STORED DATA
====================
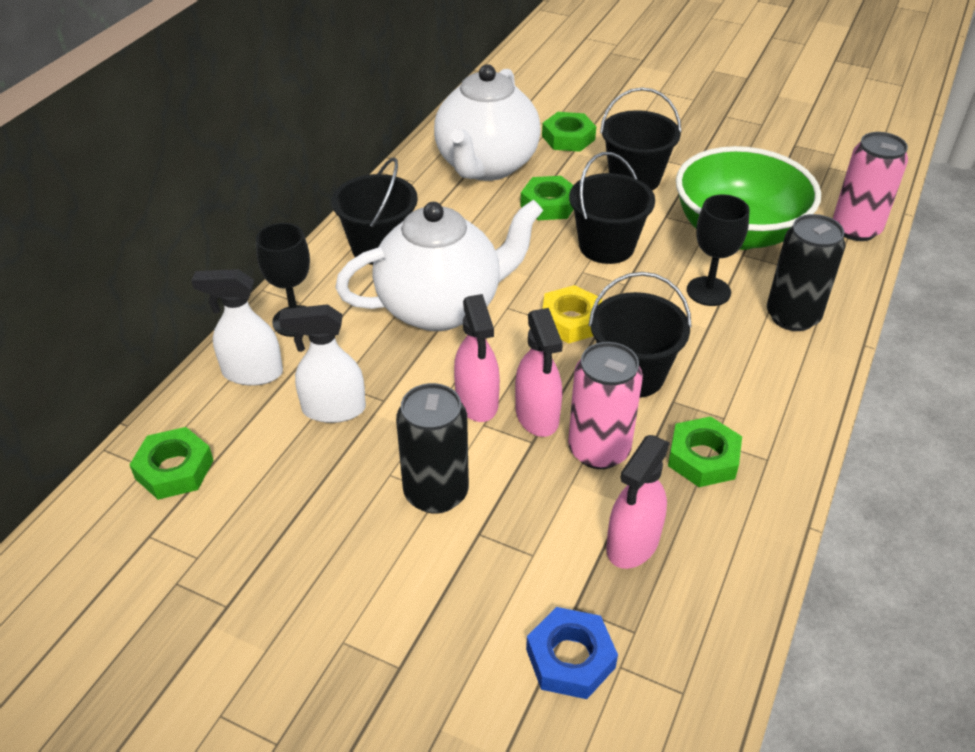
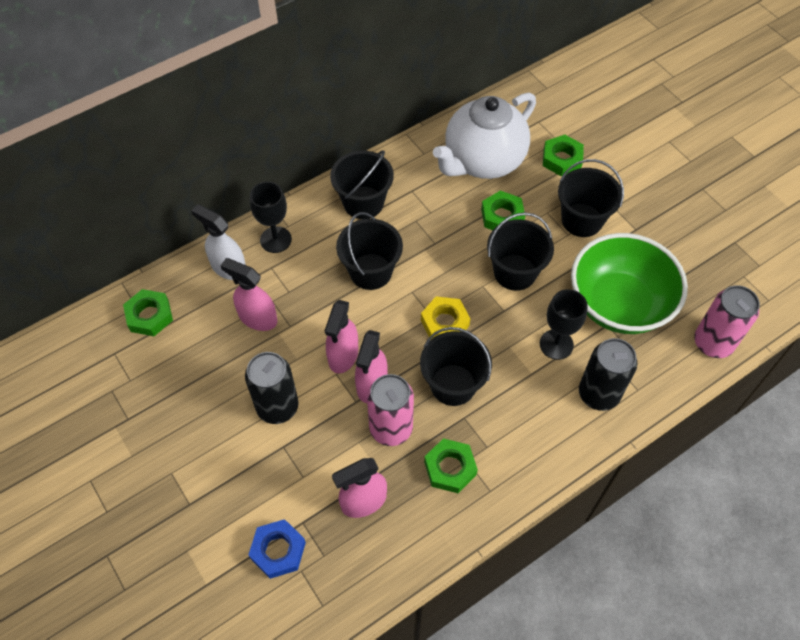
camera: 30 degrees right, 15 degrees up
white spray bottle [279,304,366,423] -> pink spray bottle [220,258,277,331]
white teapot [335,200,543,331] -> black bucket [336,212,403,290]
====================
DIRECTIONS FOR THIS TASK
Transcribe the listing in full. Leave the pictures out.

OUTPUT BELOW
camera: 30 degrees right, 15 degrees up
white spray bottle [279,304,366,423] -> pink spray bottle [220,258,277,331]
white teapot [335,200,543,331] -> black bucket [336,212,403,290]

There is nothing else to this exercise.